--- Records shown ---

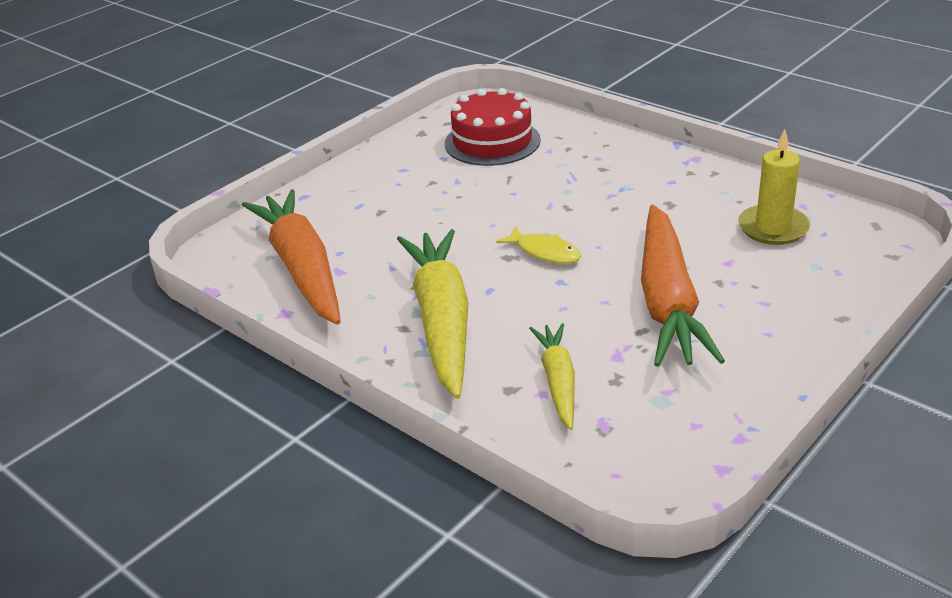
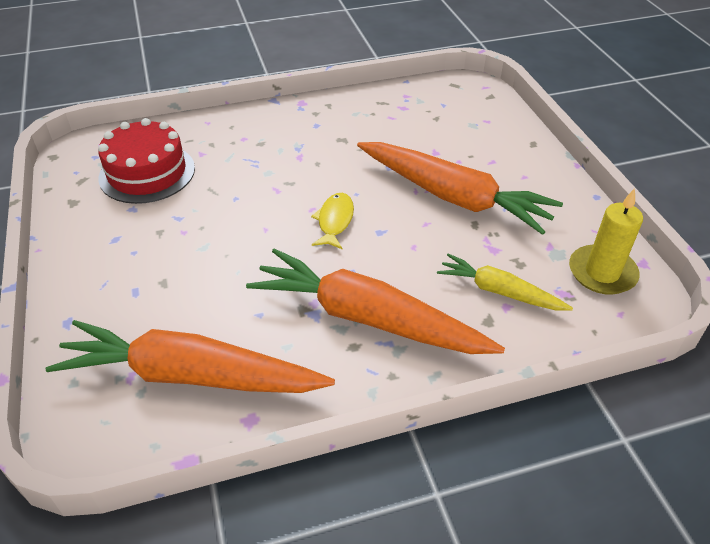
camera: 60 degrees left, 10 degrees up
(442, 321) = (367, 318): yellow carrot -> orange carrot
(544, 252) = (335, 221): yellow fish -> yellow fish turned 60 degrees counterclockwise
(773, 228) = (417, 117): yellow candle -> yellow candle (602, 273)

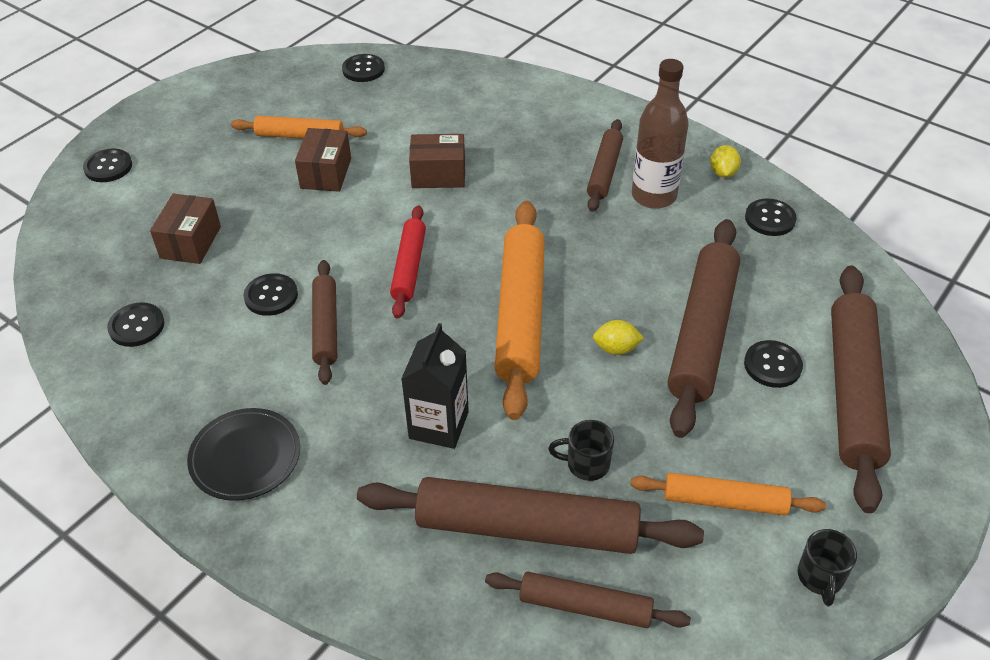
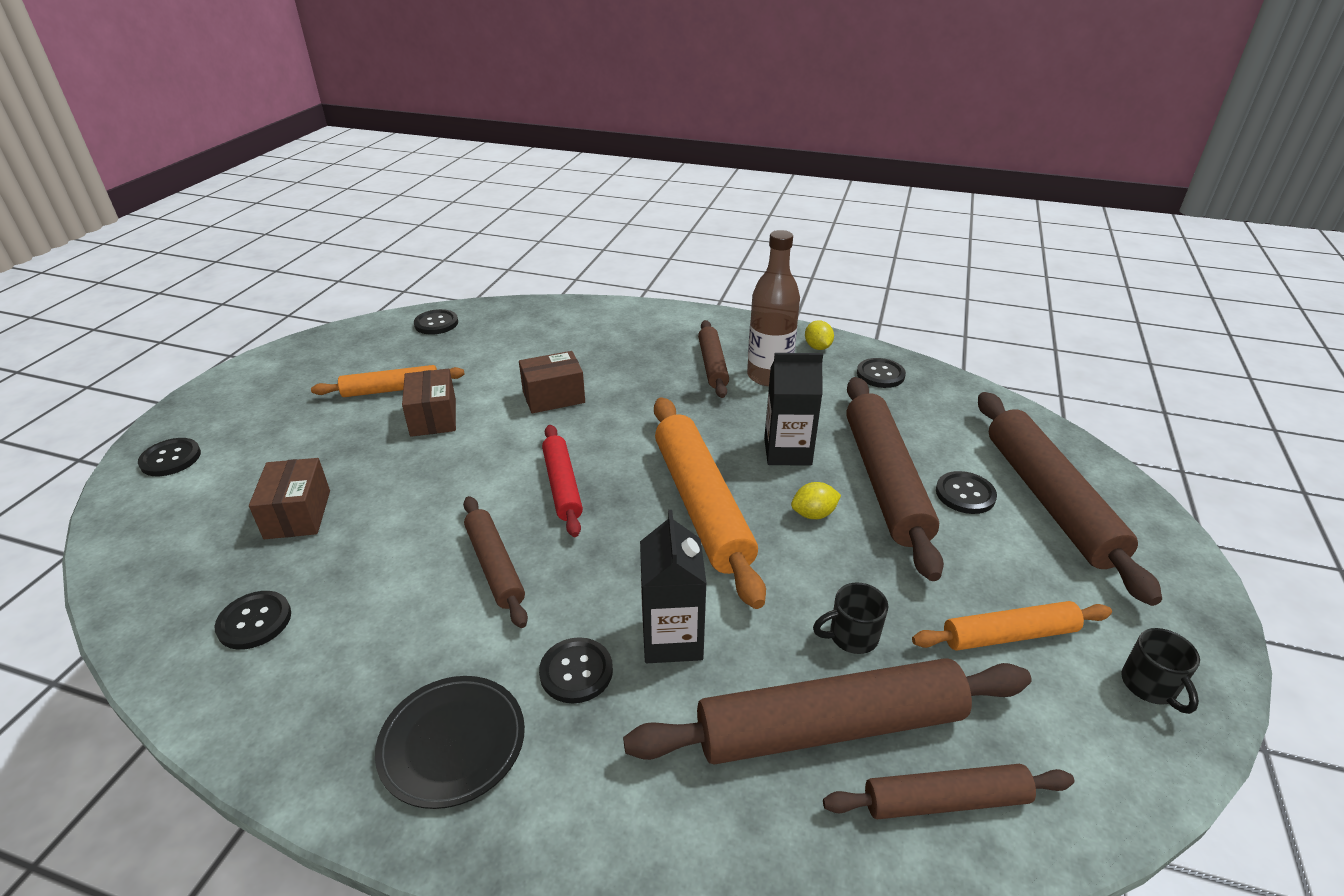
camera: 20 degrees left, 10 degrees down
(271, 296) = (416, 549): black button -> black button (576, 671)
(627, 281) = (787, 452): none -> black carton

---

What this task involves: Extract only the lines from the line containing "(442, 321) = (367, 318): yellow" through the final line of the listing above, unchanged; pictures stay out of the copy.

Solution for this task:
(442, 321) = (367, 318): yellow carrot -> orange carrot
(544, 252) = (335, 221): yellow fish -> yellow fish turned 60 degrees counterclockwise
(773, 228) = (417, 117): yellow candle -> yellow candle (602, 273)

camera: 20 degrees left, 10 degrees down
(271, 296) = (416, 549): black button -> black button (576, 671)
(627, 281) = (787, 452): none -> black carton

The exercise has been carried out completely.